▶ _WHAT YOU SHOULD DO_
Return the lines from the one containing "sub-60 m fragments." through the end of the records, both included, reproduced verbatim.

== RECORDS TO USE ==

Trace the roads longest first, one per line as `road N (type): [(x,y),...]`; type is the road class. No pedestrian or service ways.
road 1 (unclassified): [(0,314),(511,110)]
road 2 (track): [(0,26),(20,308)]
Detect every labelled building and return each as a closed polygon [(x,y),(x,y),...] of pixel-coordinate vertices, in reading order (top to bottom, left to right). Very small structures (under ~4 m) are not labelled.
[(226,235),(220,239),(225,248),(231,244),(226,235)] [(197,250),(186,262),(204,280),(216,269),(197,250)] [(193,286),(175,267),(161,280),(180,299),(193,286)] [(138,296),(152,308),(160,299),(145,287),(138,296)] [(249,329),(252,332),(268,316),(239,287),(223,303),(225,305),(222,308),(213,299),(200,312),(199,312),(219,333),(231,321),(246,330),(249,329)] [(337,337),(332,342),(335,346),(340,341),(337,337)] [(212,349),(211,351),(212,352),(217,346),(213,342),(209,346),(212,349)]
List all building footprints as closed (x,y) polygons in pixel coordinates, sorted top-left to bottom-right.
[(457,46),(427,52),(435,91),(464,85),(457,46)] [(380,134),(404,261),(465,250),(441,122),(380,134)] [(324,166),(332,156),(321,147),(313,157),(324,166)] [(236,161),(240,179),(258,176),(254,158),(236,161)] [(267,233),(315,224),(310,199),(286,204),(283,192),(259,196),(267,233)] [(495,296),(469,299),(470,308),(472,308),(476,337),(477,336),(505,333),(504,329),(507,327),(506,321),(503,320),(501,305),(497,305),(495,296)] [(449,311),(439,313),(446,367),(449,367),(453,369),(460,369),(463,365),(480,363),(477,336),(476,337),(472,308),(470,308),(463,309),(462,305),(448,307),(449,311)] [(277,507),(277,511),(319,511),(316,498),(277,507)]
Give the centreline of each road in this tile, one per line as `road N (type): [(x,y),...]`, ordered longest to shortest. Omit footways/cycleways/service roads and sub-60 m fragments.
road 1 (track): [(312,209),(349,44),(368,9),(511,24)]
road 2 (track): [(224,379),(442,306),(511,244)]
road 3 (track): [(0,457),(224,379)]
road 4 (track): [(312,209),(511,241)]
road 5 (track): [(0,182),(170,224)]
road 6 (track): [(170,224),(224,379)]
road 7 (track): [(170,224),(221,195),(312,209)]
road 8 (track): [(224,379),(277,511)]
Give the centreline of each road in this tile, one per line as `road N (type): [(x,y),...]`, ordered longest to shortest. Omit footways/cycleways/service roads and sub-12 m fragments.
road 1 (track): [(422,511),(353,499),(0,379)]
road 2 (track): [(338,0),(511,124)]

===

▶ _EXERCISE RESULT_
Give the centreline of each road in this tile, one per line as `road N (type): [(x,y),...]`, ordered longest to shortest. Omit footways/cycleways/service roads and sub-60 m fragments.
road 1 (track): [(312,209),(349,44),(368,9),(511,24)]
road 2 (track): [(224,379),(442,306),(511,244)]
road 3 (track): [(0,457),(224,379)]
road 4 (track): [(312,209),(511,241)]
road 5 (track): [(0,182),(170,224)]
road 6 (track): [(170,224),(224,379)]
road 7 (track): [(170,224),(221,195),(312,209)]
road 8 (track): [(224,379),(277,511)]
Give the centreline of each road in this tile, one per line as `road N (type): [(x,y),...]`, ordered longest to shortest. Omit footways/cycleways/service roads and sub-12 m fragments.
road 1 (track): [(422,511),(353,499),(0,379)]
road 2 (track): [(338,0),(511,124)]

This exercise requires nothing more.